### HOW TO COMPLETE THIS TASK:
Would you quote the material below from its first line through the line containing "R1: none -> 10 (GND, VS)", exactly and with both ends included?

### PROVIDED DATA:

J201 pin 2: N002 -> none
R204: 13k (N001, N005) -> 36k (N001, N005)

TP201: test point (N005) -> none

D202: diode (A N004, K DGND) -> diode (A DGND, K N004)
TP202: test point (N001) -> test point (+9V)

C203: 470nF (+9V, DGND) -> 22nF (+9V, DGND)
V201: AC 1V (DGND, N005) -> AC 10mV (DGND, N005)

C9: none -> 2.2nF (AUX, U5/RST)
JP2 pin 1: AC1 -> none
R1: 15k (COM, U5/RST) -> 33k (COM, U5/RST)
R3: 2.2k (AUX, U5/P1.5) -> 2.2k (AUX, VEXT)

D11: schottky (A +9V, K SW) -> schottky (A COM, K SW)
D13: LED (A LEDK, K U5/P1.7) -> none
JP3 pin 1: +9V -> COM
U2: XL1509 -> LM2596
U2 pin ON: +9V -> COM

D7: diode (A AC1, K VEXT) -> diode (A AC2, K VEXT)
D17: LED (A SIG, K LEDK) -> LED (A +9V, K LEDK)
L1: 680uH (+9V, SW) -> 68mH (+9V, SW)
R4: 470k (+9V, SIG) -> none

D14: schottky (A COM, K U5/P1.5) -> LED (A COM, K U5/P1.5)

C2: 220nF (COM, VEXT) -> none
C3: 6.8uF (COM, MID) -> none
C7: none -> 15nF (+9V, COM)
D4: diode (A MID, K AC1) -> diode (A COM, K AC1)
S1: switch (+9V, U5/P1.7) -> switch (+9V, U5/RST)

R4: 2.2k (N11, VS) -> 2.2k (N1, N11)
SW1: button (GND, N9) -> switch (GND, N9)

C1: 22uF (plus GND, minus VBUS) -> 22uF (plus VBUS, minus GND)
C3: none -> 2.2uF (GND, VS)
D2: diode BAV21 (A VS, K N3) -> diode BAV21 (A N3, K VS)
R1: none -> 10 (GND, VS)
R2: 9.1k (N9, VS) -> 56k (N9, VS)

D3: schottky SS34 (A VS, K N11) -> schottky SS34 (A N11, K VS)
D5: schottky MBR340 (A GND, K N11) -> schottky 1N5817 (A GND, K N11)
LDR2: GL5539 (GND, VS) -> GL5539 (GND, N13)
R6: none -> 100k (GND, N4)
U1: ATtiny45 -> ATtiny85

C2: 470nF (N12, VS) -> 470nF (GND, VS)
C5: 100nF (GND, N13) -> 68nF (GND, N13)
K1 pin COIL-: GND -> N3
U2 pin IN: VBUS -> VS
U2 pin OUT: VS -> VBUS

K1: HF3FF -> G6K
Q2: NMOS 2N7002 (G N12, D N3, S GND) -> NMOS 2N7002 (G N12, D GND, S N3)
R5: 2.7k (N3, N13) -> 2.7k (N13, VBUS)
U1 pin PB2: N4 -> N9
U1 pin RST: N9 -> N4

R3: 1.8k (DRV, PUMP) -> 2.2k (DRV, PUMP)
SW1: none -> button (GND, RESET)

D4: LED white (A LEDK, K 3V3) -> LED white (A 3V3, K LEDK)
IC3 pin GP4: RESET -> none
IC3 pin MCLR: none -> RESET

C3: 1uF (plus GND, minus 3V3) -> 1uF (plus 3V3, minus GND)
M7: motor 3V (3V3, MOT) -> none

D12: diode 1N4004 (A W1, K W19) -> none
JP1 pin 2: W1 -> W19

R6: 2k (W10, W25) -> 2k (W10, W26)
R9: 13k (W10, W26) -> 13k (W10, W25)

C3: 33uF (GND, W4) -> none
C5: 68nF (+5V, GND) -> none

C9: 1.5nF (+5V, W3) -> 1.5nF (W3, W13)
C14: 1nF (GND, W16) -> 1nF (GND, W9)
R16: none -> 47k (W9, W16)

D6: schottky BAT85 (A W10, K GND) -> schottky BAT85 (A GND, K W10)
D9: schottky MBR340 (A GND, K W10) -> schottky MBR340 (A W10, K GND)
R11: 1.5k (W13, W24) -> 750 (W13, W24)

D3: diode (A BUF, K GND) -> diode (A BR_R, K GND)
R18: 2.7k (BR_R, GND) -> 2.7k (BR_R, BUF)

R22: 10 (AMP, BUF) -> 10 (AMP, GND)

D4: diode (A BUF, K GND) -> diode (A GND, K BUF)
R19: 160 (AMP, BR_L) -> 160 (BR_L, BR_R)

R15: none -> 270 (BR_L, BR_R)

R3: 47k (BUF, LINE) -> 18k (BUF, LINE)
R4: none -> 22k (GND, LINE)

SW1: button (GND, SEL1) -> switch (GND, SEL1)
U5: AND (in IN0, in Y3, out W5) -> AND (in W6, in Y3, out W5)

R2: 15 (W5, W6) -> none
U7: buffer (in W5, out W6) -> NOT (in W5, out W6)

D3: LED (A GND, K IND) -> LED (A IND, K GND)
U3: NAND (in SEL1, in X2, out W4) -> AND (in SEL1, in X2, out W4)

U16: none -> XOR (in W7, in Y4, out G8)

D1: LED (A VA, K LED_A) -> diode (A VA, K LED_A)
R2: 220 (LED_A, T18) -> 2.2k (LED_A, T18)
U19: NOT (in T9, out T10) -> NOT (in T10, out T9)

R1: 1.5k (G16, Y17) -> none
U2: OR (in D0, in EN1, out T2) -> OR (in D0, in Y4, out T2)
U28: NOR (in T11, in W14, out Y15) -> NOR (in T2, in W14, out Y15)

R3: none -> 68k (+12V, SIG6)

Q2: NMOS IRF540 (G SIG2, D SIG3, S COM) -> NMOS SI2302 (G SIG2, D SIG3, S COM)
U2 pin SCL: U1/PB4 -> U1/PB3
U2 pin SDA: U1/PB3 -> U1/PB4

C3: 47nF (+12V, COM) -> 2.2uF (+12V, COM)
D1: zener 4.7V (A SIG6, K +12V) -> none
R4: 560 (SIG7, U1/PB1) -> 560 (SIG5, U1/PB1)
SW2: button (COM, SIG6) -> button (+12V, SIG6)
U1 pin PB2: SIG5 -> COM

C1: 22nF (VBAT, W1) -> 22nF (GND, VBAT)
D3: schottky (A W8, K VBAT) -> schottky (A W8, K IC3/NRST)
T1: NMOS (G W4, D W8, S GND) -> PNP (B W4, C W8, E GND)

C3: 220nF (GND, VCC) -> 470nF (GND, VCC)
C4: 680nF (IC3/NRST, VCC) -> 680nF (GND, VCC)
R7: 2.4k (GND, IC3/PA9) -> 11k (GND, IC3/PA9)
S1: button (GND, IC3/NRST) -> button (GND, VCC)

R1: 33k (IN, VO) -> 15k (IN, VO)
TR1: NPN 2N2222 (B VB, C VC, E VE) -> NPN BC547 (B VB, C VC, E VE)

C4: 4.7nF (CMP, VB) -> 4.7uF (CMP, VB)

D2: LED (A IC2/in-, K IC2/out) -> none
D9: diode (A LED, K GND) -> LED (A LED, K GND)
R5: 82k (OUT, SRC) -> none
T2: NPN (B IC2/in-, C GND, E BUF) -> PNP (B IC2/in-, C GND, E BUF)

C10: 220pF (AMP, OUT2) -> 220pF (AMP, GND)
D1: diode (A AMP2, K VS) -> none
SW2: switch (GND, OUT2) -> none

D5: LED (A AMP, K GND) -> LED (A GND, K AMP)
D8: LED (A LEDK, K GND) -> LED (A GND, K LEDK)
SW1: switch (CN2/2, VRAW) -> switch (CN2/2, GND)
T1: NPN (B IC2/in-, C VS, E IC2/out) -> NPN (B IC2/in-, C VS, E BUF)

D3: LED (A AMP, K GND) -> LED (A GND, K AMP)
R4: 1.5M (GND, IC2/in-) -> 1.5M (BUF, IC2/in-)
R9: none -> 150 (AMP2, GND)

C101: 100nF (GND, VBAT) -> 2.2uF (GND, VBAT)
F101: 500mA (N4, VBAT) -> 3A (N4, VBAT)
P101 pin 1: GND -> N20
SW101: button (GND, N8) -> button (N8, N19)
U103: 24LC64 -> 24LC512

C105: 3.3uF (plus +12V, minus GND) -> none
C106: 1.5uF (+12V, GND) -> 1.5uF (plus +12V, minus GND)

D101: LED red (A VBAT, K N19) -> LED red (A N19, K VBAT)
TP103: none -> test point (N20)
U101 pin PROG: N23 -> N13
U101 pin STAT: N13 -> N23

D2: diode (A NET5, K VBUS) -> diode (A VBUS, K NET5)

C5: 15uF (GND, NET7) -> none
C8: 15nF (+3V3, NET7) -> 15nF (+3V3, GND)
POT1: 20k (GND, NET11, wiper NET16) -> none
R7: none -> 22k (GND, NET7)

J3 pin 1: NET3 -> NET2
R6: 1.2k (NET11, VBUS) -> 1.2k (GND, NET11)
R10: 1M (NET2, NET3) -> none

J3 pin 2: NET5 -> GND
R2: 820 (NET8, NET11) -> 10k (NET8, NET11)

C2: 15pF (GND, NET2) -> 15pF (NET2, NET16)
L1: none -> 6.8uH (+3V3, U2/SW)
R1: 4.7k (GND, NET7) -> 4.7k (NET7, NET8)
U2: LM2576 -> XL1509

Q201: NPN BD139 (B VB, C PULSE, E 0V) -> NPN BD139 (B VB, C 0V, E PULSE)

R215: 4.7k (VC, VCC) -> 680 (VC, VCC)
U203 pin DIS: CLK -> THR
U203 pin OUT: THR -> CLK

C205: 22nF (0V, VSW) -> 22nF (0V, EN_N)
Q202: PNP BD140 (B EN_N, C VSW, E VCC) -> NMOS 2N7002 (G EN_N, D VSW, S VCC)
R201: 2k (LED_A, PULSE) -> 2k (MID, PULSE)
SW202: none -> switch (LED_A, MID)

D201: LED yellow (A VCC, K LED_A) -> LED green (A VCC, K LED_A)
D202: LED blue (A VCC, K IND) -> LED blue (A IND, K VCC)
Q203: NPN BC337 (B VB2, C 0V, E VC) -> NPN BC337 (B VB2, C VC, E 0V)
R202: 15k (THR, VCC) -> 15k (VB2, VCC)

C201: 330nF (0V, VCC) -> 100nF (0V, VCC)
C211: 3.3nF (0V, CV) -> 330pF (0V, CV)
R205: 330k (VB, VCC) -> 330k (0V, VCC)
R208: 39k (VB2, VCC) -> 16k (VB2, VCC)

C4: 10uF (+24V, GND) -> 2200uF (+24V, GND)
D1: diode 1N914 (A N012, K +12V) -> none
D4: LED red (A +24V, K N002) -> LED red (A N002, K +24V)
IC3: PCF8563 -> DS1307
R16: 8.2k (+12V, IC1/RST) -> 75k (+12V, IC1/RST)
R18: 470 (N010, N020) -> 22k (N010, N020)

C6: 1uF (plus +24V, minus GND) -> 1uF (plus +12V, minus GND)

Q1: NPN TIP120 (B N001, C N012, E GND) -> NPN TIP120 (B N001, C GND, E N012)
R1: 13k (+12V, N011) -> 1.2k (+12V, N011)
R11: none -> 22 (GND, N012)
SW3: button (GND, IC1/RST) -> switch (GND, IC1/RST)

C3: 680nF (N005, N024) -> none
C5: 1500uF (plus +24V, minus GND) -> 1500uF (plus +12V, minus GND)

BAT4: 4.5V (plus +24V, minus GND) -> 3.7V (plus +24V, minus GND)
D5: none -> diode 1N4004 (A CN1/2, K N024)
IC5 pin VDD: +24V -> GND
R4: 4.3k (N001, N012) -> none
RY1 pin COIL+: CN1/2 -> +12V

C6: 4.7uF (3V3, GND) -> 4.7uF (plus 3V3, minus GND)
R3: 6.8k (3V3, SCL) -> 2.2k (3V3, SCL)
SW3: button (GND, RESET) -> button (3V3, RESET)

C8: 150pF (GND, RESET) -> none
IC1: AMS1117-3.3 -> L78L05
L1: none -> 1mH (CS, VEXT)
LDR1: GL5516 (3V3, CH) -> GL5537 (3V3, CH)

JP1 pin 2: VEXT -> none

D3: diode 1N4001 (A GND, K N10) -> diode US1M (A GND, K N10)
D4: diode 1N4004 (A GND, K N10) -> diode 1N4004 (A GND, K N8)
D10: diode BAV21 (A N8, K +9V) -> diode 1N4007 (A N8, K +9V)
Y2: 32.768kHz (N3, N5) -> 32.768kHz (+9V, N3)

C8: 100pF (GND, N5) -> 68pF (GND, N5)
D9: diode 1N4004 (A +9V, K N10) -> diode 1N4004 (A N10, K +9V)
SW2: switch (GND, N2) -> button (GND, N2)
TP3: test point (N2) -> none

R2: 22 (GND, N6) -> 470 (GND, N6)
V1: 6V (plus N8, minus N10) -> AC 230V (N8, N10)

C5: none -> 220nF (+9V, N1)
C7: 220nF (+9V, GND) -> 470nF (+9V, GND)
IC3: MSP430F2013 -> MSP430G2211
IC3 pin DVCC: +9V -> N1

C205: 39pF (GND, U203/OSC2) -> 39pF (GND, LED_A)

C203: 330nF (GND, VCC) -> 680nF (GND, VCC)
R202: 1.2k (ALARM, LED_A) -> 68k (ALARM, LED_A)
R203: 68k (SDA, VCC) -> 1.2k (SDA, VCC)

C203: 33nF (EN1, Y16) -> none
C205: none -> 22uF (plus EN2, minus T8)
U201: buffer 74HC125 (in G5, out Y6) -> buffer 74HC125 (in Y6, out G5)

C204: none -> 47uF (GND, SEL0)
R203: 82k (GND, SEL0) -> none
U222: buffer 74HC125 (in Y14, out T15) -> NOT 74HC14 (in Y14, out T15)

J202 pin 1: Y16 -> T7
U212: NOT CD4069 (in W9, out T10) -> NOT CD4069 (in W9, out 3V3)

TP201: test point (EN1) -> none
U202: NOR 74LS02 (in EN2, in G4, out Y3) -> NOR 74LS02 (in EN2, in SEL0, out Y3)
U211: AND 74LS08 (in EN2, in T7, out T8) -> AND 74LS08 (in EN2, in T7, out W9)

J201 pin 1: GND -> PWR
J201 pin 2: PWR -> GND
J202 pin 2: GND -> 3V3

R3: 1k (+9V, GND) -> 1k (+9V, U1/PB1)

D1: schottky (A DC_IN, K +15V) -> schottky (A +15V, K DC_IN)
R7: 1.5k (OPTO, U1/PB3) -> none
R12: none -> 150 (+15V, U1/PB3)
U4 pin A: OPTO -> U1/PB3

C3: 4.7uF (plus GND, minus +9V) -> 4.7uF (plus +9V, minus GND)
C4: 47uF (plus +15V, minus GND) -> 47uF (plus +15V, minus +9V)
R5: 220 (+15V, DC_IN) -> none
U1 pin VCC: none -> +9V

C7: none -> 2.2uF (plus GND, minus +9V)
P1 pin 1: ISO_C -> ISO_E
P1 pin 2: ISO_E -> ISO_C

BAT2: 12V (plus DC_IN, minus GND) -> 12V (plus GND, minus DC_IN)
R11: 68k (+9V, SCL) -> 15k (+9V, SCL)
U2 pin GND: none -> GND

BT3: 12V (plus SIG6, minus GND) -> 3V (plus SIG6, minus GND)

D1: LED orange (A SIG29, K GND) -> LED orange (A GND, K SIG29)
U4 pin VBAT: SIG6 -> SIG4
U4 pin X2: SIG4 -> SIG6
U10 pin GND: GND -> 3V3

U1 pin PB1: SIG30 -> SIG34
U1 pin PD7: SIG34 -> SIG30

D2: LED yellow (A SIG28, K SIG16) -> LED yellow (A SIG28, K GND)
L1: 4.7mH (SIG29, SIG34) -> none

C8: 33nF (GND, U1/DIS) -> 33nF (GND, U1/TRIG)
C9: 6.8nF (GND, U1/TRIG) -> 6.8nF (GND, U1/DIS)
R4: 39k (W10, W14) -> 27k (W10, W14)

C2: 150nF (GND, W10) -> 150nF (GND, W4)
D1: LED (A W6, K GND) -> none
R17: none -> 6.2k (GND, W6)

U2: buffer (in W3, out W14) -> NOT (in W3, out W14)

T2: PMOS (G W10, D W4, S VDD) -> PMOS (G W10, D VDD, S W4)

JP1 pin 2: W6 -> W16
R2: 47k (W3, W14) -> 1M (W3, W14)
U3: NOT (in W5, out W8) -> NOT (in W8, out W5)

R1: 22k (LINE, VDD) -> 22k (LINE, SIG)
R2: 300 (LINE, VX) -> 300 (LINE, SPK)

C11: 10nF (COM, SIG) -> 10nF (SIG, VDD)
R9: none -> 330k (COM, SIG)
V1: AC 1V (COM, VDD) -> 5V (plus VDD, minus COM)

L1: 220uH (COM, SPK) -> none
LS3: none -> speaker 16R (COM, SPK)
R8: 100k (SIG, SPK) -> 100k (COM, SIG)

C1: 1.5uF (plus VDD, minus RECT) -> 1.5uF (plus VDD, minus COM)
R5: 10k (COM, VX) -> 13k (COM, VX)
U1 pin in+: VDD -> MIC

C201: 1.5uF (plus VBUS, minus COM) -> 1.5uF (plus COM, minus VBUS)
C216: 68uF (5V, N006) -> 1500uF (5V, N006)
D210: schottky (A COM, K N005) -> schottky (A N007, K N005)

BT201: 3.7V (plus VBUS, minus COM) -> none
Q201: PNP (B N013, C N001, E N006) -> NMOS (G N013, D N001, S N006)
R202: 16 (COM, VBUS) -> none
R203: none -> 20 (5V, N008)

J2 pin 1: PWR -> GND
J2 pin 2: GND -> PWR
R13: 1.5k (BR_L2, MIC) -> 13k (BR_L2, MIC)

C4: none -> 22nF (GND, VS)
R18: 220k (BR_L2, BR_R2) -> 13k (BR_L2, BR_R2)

### EXERCISE ANSWER:
J201 pin 2: N002 -> none
R204: 13k (N001, N005) -> 36k (N001, N005)

TP201: test point (N005) -> none

D202: diode (A N004, K DGND) -> diode (A DGND, K N004)
TP202: test point (N001) -> test point (+9V)

C203: 470nF (+9V, DGND) -> 22nF (+9V, DGND)
V201: AC 1V (DGND, N005) -> AC 10mV (DGND, N005)

C9: none -> 2.2nF (AUX, U5/RST)
JP2 pin 1: AC1 -> none
R1: 15k (COM, U5/RST) -> 33k (COM, U5/RST)
R3: 2.2k (AUX, U5/P1.5) -> 2.2k (AUX, VEXT)

D11: schottky (A +9V, K SW) -> schottky (A COM, K SW)
D13: LED (A LEDK, K U5/P1.7) -> none
JP3 pin 1: +9V -> COM
U2: XL1509 -> LM2596
U2 pin ON: +9V -> COM

D7: diode (A AC1, K VEXT) -> diode (A AC2, K VEXT)
D17: LED (A SIG, K LEDK) -> LED (A +9V, K LEDK)
L1: 680uH (+9V, SW) -> 68mH (+9V, SW)
R4: 470k (+9V, SIG) -> none

D14: schottky (A COM, K U5/P1.5) -> LED (A COM, K U5/P1.5)

C2: 220nF (COM, VEXT) -> none
C3: 6.8uF (COM, MID) -> none
C7: none -> 15nF (+9V, COM)
D4: diode (A MID, K AC1) -> diode (A COM, K AC1)
S1: switch (+9V, U5/P1.7) -> switch (+9V, U5/RST)

R4: 2.2k (N11, VS) -> 2.2k (N1, N11)
SW1: button (GND, N9) -> switch (GND, N9)

C1: 22uF (plus GND, minus VBUS) -> 22uF (plus VBUS, minus GND)
C3: none -> 2.2uF (GND, VS)
D2: diode BAV21 (A VS, K N3) -> diode BAV21 (A N3, K VS)
R1: none -> 10 (GND, VS)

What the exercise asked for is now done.